> [Task instructions]: The task calls for every entry to be printed word for word, without the images.

── Records supplied

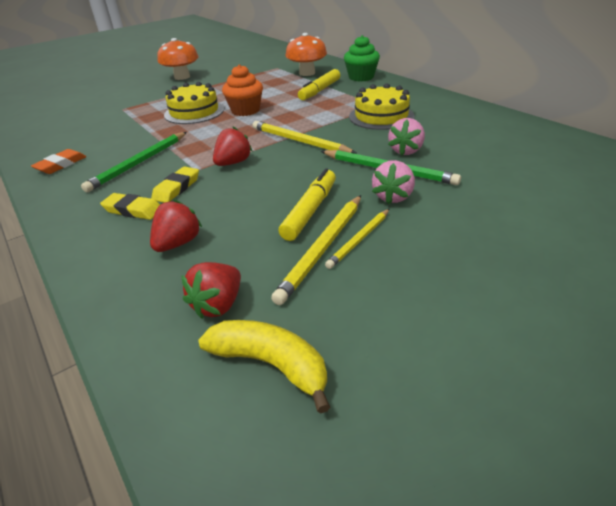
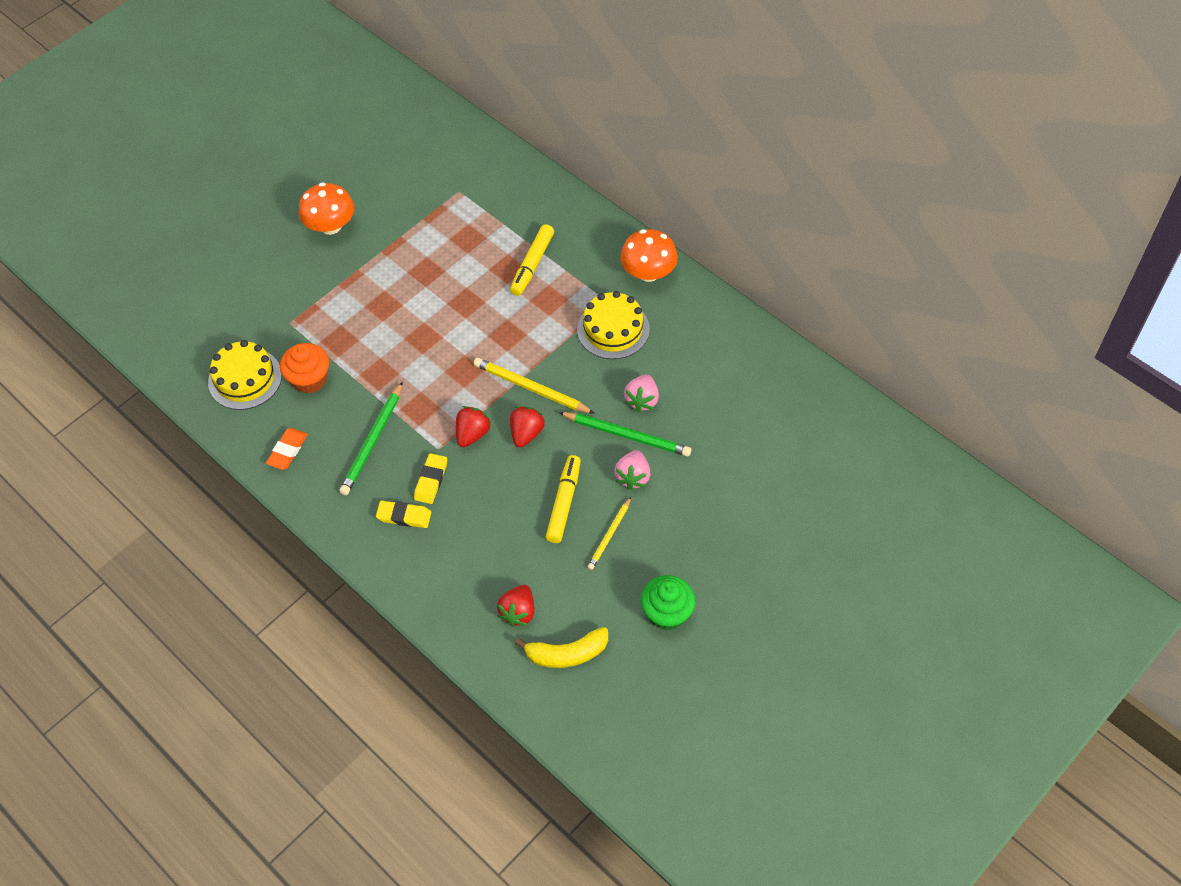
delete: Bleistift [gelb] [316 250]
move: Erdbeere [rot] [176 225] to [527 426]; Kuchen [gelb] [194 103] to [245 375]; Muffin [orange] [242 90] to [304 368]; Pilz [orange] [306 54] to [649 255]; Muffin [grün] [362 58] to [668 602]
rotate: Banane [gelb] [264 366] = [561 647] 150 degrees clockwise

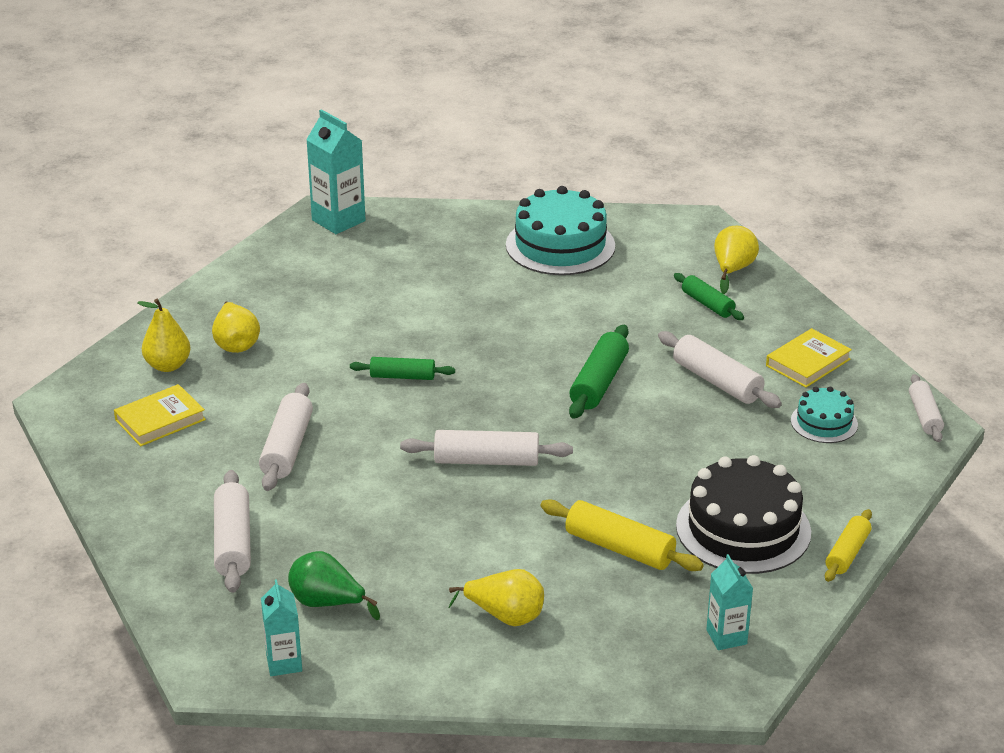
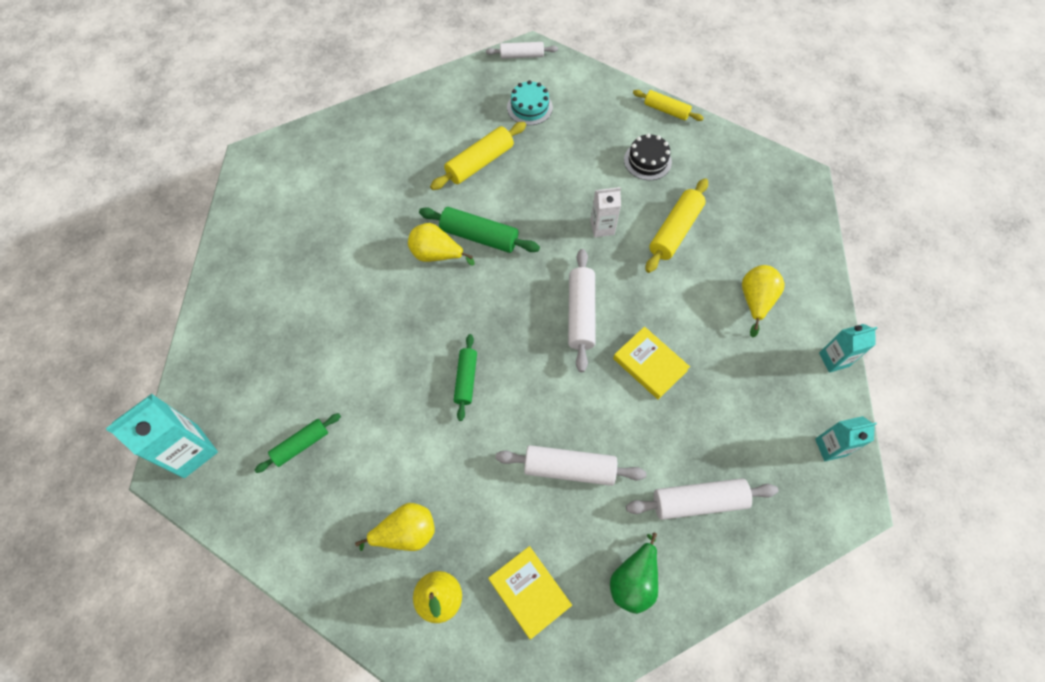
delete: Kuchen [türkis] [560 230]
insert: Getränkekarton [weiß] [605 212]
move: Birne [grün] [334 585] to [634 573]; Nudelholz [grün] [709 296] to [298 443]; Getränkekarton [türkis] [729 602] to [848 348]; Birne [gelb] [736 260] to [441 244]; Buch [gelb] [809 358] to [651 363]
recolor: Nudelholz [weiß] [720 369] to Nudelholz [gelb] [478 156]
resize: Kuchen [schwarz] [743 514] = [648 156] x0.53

────

> [Output for this task]:
delete: Bleistift [gelb] [316 250]
move: Erdbeere [rot] [176 225] to [527 426]; Kuchen [gelb] [194 103] to [245 375]; Muffin [orange] [242 90] to [304 368]; Pilz [orange] [306 54] to [649 255]; Muffin [grün] [362 58] to [668 602]
rotate: Banane [gelb] [264 366] = [561 647] 150 degrees clockwise

delete: Kuchen [türkis] [560 230]
insert: Getränkekarton [weiß] [605 212]
move: Birne [grün] [334 585] to [634 573]; Nudelholz [grün] [709 296] to [298 443]; Getränkekarton [türkis] [729 602] to [848 348]; Birne [gelb] [736 260] to [441 244]; Buch [gelb] [809 358] to [651 363]
recolor: Nudelholz [weiß] [720 369] to Nudelholz [gelb] [478 156]
resize: Kuchen [schwarz] [743 514] = [648 156] x0.53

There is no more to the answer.